WORK REQUIRED: The expected answer is a copy of every line in the listing that has the word "moved".

SUPPLIED RECORDS:
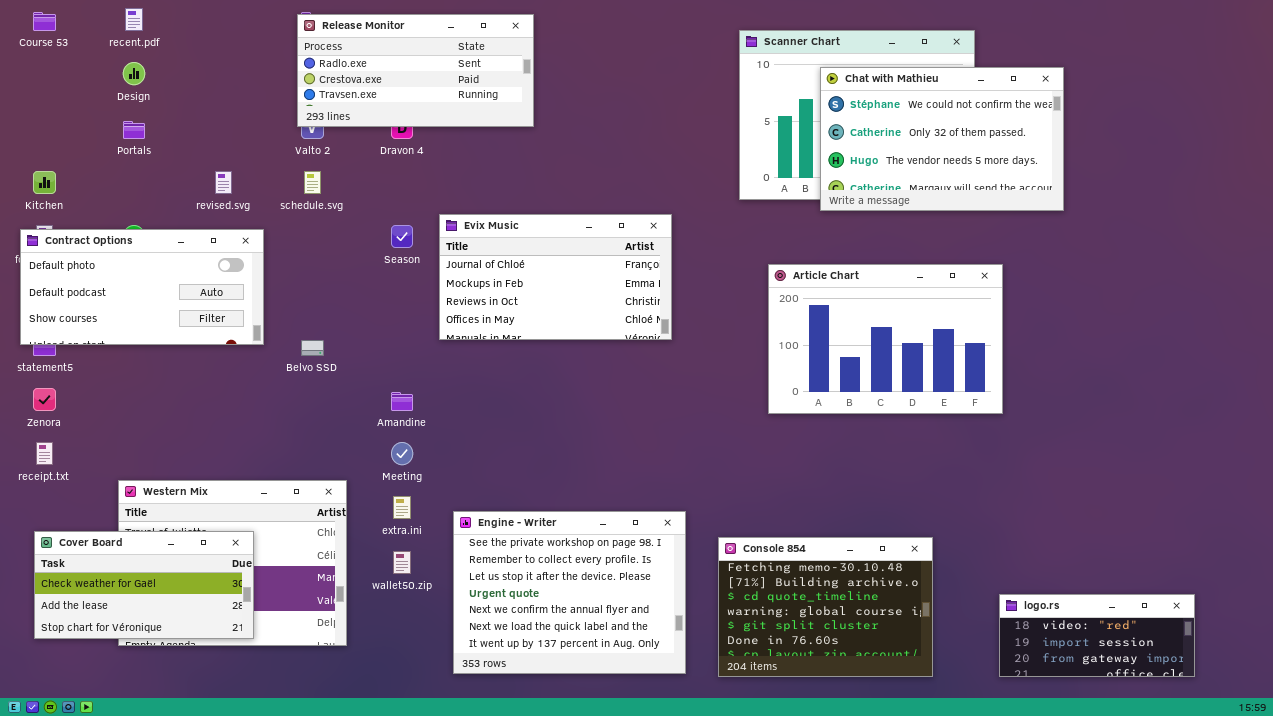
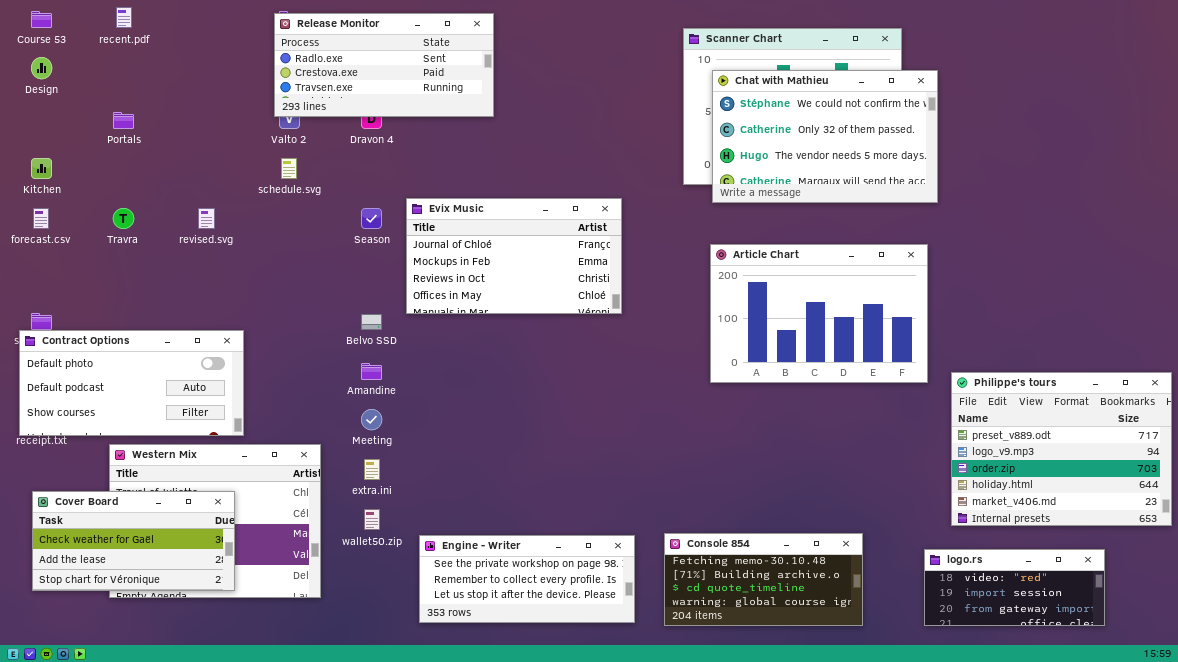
Design: [123,62,145,85] -> [31,57,52,79], moved
Chat with Mathieu: [820,67,1064,211] -> [712,70,938,203], moved
revised.svg: [215,171,232,194] -> [198,208,215,229], moved
Contract Options: [20,229,264,345] -> [19,330,244,436], moved
Belvo SSD: [301,340,324,356] -> [361,314,382,330], moved
Philippe's tours: none -> [951,372,1172,526], opened
Engine - Writer: [453,511,686,674] -> [419,535,635,623], resized
Console 854: [718,537,933,677] -> [664,533,863,626], resized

SOLUTION TO THE PROBLEM:
Design: [123,62,145,85] -> [31,57,52,79], moved
Chat with Mathieu: [820,67,1064,211] -> [712,70,938,203], moved
revised.svg: [215,171,232,194] -> [198,208,215,229], moved
Contract Options: [20,229,264,345] -> [19,330,244,436], moved
Belvo SSD: [301,340,324,356] -> [361,314,382,330], moved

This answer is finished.